**The records**
=== Section Start ===
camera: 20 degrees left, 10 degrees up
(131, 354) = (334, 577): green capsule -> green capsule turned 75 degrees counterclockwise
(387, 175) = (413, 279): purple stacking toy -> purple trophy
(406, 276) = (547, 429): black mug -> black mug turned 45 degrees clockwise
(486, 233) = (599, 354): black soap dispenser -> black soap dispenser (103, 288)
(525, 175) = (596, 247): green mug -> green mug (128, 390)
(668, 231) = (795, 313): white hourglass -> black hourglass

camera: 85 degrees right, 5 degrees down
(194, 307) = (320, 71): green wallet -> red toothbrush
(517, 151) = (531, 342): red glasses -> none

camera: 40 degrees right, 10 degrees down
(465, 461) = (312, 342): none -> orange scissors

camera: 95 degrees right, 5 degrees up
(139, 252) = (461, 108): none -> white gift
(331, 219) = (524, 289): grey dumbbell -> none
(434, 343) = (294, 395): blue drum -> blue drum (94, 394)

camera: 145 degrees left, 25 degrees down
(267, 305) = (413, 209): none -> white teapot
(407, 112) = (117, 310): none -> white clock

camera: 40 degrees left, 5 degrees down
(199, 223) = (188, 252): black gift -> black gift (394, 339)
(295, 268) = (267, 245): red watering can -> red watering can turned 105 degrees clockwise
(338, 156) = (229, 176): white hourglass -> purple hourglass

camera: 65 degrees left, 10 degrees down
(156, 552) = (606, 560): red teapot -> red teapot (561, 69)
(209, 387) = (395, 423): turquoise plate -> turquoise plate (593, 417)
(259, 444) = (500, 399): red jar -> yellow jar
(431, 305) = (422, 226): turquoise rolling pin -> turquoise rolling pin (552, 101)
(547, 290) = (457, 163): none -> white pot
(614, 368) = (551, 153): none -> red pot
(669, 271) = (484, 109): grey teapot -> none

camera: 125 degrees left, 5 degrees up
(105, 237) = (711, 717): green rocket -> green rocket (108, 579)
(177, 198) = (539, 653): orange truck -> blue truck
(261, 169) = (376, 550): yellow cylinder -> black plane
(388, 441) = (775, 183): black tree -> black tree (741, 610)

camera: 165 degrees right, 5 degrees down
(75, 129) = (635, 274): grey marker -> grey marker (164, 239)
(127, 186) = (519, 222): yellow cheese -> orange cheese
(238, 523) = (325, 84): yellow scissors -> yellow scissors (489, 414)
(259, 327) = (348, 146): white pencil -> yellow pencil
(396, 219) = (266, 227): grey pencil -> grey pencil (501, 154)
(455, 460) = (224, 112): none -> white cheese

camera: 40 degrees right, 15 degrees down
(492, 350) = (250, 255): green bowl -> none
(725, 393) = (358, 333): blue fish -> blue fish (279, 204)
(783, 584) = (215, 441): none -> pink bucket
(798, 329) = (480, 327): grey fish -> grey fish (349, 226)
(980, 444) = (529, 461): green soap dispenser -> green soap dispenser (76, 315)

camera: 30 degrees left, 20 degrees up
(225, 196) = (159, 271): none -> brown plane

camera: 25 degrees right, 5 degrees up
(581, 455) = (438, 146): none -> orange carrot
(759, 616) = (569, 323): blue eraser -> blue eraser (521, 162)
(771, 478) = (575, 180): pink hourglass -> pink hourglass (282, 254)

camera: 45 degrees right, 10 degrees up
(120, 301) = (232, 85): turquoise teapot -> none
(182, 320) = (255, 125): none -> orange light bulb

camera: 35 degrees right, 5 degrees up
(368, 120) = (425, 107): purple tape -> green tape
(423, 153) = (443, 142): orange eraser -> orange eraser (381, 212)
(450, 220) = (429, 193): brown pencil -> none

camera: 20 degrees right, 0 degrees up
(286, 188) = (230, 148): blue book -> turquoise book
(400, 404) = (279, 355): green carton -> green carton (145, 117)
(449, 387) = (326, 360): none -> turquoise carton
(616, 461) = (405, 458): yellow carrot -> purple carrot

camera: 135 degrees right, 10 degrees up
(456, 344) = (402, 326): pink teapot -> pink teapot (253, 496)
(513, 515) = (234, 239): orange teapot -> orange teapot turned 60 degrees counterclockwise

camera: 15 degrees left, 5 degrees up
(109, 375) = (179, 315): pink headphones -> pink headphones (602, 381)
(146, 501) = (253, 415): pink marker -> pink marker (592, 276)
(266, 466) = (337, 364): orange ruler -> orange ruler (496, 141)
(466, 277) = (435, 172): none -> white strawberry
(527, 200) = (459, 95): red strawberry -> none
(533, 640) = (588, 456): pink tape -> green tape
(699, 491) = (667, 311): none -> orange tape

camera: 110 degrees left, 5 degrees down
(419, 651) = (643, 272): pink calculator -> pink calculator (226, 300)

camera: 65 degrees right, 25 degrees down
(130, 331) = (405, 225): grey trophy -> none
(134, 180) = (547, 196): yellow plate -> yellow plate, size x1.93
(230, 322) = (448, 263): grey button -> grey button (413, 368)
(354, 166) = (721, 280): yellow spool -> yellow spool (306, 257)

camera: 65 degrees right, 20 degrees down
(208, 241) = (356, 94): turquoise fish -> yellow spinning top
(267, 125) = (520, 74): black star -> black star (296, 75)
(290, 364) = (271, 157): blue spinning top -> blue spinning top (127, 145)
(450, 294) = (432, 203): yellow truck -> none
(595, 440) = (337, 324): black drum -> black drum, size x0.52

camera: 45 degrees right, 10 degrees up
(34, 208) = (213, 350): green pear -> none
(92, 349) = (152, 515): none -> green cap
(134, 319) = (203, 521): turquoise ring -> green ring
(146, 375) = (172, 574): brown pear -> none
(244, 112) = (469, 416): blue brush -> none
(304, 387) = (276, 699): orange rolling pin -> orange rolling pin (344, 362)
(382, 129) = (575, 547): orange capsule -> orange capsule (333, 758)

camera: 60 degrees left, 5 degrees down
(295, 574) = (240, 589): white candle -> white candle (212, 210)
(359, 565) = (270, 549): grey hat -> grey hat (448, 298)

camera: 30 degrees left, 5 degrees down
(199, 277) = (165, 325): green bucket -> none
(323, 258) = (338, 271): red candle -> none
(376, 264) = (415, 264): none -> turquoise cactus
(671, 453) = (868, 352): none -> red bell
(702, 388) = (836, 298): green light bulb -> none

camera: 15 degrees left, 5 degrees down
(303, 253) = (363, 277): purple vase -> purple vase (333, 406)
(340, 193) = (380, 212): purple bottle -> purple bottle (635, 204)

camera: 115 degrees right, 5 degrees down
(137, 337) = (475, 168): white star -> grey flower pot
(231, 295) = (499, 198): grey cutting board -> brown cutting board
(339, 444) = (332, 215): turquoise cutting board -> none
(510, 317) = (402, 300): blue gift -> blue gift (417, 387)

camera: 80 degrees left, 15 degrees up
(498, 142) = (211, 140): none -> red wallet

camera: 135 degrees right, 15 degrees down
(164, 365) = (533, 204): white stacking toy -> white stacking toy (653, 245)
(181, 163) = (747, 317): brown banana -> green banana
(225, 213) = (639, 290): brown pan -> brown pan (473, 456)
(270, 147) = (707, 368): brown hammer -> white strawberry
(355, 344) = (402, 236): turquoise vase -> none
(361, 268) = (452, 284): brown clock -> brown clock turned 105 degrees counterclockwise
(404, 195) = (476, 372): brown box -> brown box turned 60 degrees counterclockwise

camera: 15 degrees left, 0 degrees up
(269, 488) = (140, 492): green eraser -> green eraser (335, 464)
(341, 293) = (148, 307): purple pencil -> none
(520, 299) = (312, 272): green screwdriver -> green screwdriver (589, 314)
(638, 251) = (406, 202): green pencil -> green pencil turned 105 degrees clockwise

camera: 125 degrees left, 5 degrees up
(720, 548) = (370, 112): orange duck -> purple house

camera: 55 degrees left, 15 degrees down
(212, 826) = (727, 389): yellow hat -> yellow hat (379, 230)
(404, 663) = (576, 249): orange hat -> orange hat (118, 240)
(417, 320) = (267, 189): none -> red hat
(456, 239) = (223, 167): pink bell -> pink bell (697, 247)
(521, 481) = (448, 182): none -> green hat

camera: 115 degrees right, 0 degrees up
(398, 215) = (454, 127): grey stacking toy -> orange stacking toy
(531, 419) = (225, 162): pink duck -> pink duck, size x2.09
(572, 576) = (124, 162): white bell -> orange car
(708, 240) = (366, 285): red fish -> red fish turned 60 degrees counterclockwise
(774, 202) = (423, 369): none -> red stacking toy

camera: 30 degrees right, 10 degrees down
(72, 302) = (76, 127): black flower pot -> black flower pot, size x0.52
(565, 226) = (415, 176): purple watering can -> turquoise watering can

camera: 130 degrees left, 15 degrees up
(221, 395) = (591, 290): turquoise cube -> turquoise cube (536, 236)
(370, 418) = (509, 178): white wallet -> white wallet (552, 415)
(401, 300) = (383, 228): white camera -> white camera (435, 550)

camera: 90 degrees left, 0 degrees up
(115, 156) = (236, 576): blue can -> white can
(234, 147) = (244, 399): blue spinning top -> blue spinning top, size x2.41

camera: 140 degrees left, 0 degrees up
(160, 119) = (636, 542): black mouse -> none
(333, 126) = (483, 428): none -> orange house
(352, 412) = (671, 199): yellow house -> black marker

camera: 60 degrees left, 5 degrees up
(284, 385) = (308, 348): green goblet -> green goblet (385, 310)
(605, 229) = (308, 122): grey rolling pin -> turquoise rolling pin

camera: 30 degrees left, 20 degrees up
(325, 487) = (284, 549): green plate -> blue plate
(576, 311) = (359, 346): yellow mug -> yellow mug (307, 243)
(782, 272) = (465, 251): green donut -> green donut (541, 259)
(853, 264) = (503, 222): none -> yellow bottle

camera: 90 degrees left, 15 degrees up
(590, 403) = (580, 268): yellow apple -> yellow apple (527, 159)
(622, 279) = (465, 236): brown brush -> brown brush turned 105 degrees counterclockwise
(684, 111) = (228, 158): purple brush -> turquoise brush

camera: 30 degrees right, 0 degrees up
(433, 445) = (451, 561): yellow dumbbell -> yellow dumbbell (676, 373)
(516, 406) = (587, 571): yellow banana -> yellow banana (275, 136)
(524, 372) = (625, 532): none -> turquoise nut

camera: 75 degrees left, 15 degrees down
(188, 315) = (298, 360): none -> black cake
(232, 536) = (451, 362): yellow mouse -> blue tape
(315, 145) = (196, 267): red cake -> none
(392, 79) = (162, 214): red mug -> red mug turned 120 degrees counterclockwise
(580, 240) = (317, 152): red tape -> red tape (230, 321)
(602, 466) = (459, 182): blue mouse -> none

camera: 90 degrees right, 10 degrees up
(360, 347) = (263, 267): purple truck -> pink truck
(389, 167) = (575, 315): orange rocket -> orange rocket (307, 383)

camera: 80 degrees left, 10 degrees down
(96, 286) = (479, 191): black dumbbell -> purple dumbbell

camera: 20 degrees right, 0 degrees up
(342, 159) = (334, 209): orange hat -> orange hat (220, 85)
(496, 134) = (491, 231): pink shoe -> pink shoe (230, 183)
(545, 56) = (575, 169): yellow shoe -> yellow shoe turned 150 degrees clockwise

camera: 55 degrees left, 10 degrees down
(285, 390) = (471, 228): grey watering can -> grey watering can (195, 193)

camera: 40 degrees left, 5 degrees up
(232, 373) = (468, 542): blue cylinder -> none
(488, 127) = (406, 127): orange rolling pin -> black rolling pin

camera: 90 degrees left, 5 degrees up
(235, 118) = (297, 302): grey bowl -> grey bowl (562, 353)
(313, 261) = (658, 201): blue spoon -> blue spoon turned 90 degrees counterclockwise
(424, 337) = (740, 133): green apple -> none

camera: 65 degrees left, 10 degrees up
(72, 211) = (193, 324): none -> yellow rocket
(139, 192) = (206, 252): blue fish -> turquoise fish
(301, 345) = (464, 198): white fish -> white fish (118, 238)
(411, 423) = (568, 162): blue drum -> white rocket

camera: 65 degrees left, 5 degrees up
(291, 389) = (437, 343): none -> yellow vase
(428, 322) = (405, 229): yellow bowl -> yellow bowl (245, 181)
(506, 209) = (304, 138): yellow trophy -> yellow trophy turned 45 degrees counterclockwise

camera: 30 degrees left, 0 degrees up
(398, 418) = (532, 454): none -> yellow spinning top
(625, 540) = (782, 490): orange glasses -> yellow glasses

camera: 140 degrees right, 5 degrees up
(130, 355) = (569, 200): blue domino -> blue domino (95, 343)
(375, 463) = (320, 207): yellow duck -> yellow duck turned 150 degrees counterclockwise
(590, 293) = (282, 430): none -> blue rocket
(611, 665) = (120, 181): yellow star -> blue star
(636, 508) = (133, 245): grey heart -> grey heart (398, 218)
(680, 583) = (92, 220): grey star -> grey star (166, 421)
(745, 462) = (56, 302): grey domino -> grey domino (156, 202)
=== Section End ===
**Exercise details**
Could you reproduce, exactly, every line above from the line with "(225, 196) = (159, 271): none -> brown plane" to the line with "(134, 180) = (547, 196): yellow", and no other line? Both ends count.

**Solution for this exercise**
(225, 196) = (159, 271): none -> brown plane

camera: 25 degrees right, 5 degrees up
(581, 455) = (438, 146): none -> orange carrot
(759, 616) = (569, 323): blue eraser -> blue eraser (521, 162)
(771, 478) = (575, 180): pink hourglass -> pink hourglass (282, 254)

camera: 45 degrees right, 10 degrees up
(120, 301) = (232, 85): turquoise teapot -> none
(182, 320) = (255, 125): none -> orange light bulb

camera: 35 degrees right, 5 degrees up
(368, 120) = (425, 107): purple tape -> green tape
(423, 153) = (443, 142): orange eraser -> orange eraser (381, 212)
(450, 220) = (429, 193): brown pencil -> none

camera: 20 degrees right, 0 degrees up
(286, 188) = (230, 148): blue book -> turquoise book
(400, 404) = (279, 355): green carton -> green carton (145, 117)
(449, 387) = (326, 360): none -> turquoise carton
(616, 461) = (405, 458): yellow carrot -> purple carrot

camera: 135 degrees right, 10 degrees up
(456, 344) = (402, 326): pink teapot -> pink teapot (253, 496)
(513, 515) = (234, 239): orange teapot -> orange teapot turned 60 degrees counterclockwise

camera: 15 degrees left, 5 degrees up
(109, 375) = (179, 315): pink headphones -> pink headphones (602, 381)
(146, 501) = (253, 415): pink marker -> pink marker (592, 276)
(266, 466) = (337, 364): orange ruler -> orange ruler (496, 141)
(466, 277) = (435, 172): none -> white strawberry
(527, 200) = (459, 95): red strawberry -> none
(533, 640) = (588, 456): pink tape -> green tape
(699, 491) = (667, 311): none -> orange tape

camera: 110 degrees left, 5 degrees down
(419, 651) = (643, 272): pink calculator -> pink calculator (226, 300)

camera: 65 degrees right, 25 degrees down
(130, 331) = (405, 225): grey trophy -> none
(134, 180) = (547, 196): yellow plate -> yellow plate, size x1.93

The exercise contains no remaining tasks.